WHAT YOU ARE ASKED TO DO: Lines from the one containing "black brick F1:F4" through the final line of the data, restated word for word and free of pictures, make up the whole answer.

[Spatial object tracking data]
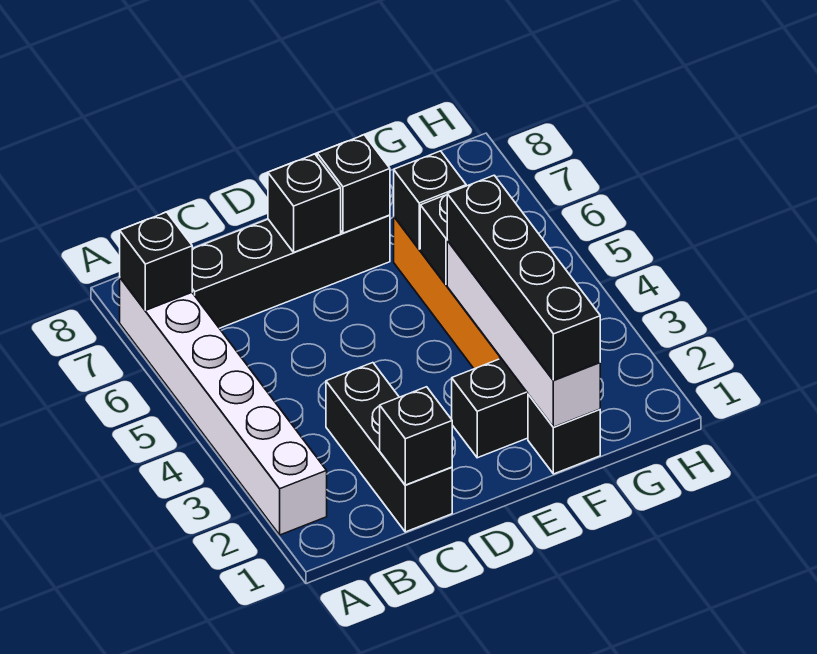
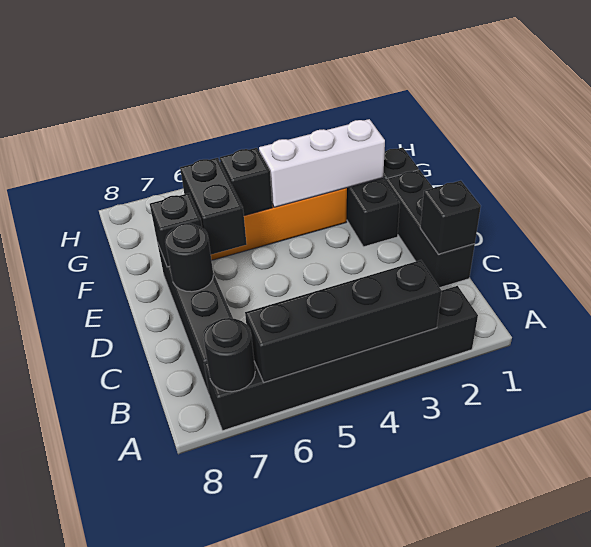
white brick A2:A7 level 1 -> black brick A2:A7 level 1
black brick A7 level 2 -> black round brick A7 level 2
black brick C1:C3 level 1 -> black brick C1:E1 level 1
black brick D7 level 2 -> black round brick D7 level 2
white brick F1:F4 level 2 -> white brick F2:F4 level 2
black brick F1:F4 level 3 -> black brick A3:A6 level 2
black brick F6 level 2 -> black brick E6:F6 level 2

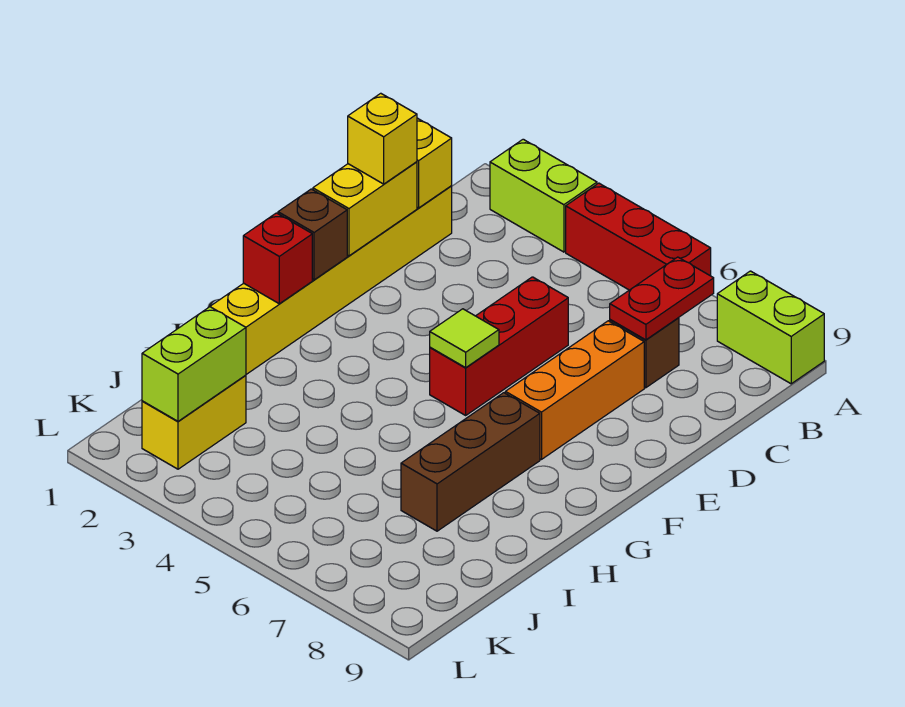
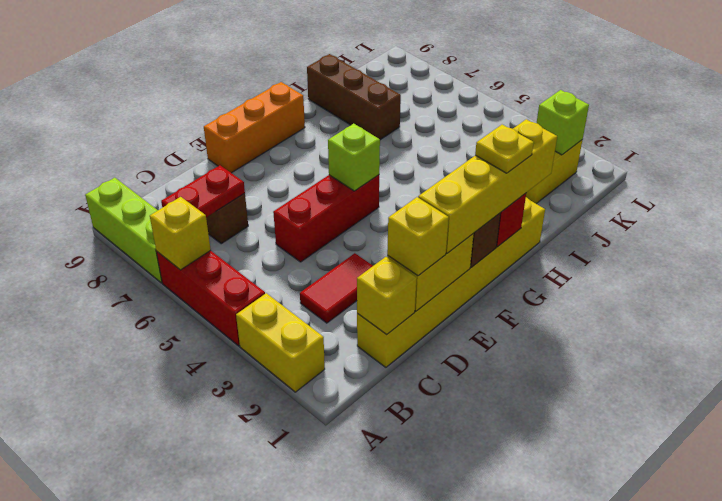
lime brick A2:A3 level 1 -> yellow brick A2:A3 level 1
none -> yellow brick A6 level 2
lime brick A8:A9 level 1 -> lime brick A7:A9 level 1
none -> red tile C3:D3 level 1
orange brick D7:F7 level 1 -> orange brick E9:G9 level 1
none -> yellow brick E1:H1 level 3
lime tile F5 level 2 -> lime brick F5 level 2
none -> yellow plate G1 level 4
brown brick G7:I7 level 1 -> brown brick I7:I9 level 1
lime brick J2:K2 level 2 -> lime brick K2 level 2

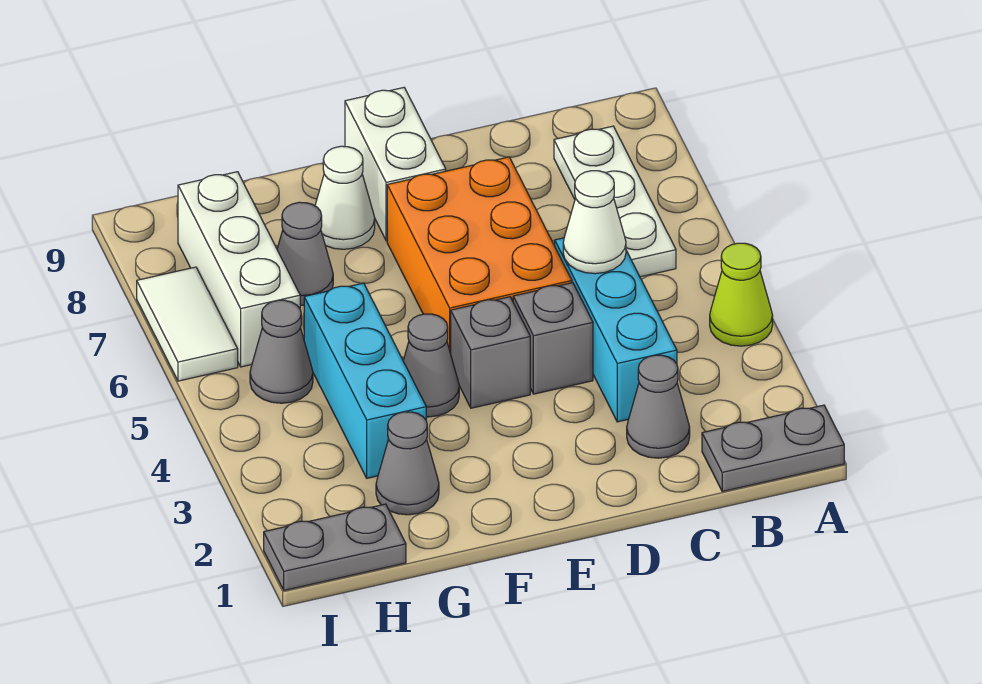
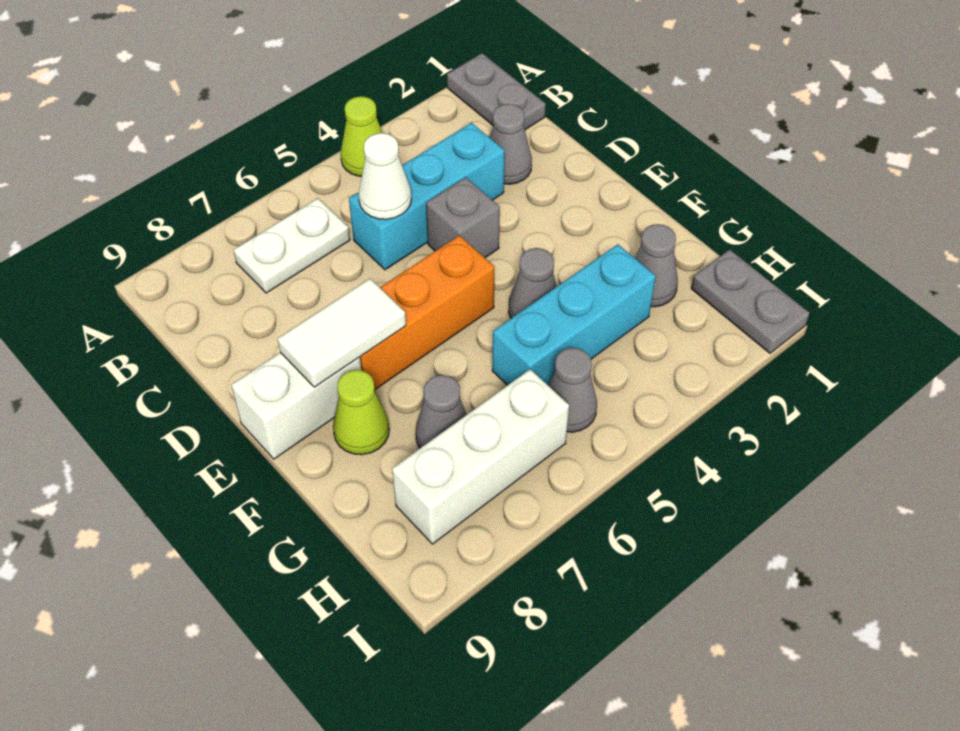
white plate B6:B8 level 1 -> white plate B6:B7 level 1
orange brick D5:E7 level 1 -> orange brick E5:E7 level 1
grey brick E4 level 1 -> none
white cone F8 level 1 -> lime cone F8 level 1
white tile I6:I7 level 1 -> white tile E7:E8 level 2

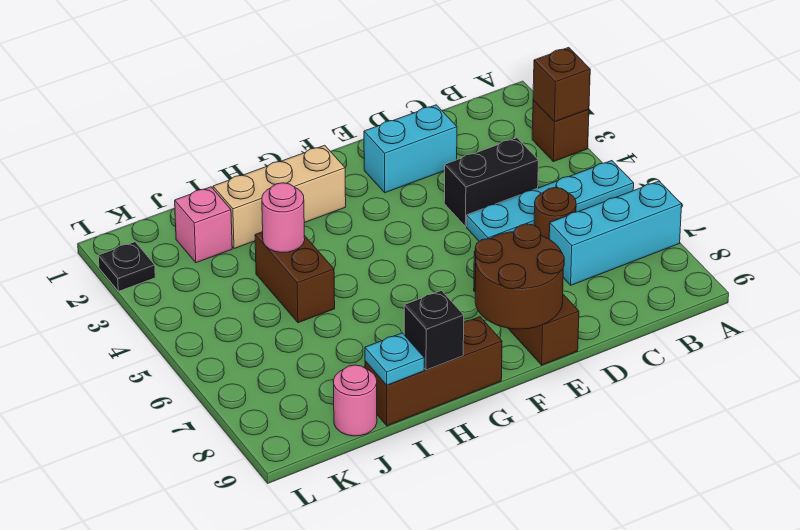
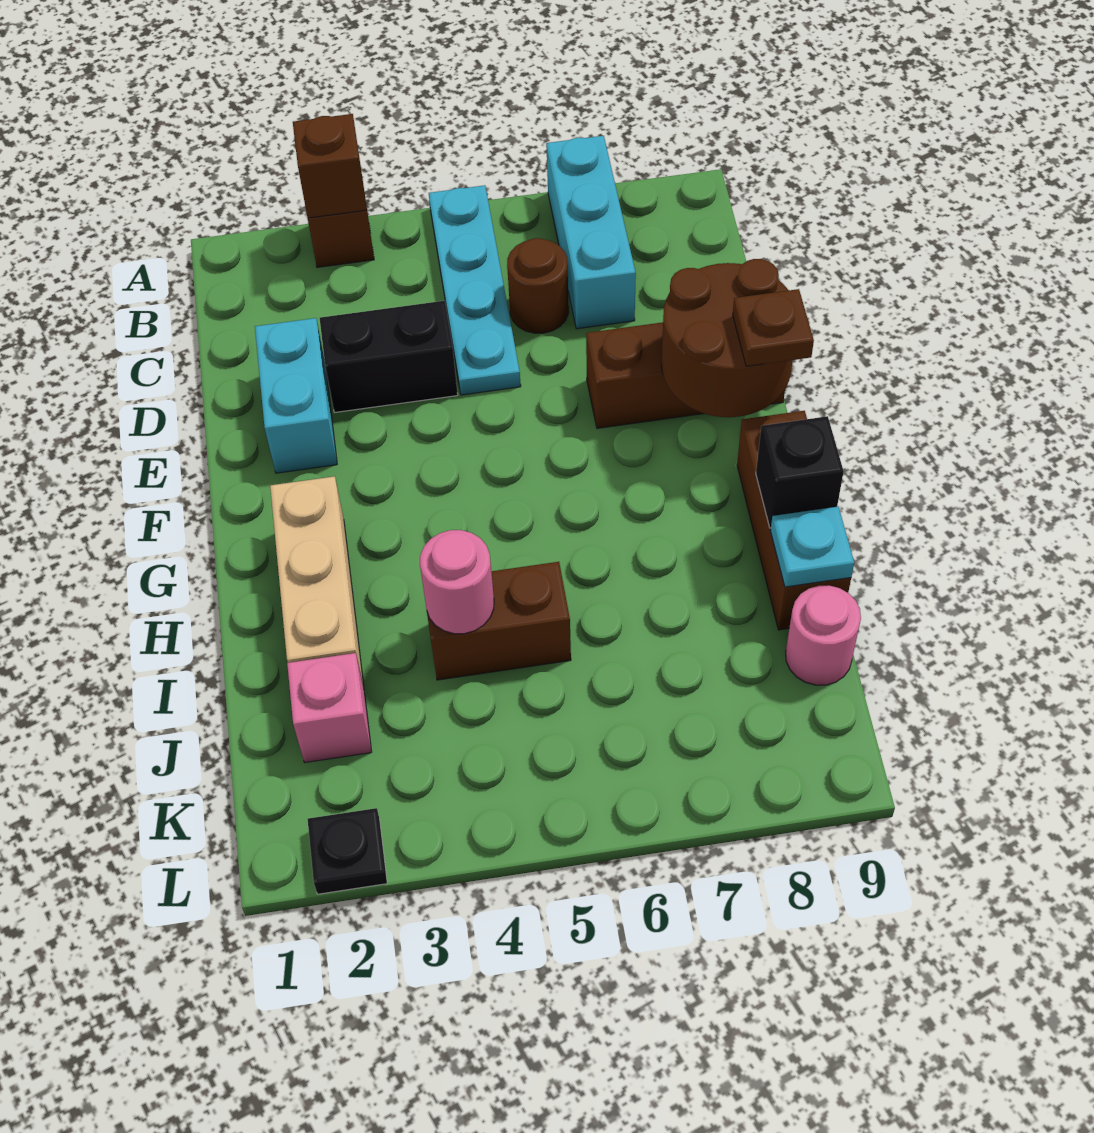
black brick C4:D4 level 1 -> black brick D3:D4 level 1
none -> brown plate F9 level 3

SOLUTION TO THIS PROBLEM:
black brick F1:F4 level 3 -> black brick A3:A6 level 2
black brick F6 level 2 -> black brick E6:F6 level 2

lime brick A2:A3 level 1 -> yellow brick A2:A3 level 1
none -> yellow brick A6 level 2
lime brick A8:A9 level 1 -> lime brick A7:A9 level 1
none -> red tile C3:D3 level 1
orange brick D7:F7 level 1 -> orange brick E9:G9 level 1
none -> yellow brick E1:H1 level 3
lime tile F5 level 2 -> lime brick F5 level 2
none -> yellow plate G1 level 4
brown brick G7:I7 level 1 -> brown brick I7:I9 level 1
lime brick J2:K2 level 2 -> lime brick K2 level 2

white plate B6:B8 level 1 -> white plate B6:B7 level 1
orange brick D5:E7 level 1 -> orange brick E5:E7 level 1
grey brick E4 level 1 -> none
white cone F8 level 1 -> lime cone F8 level 1
white tile I6:I7 level 1 -> white tile E7:E8 level 2

black brick C4:D4 level 1 -> black brick D3:D4 level 1
none -> brown plate F9 level 3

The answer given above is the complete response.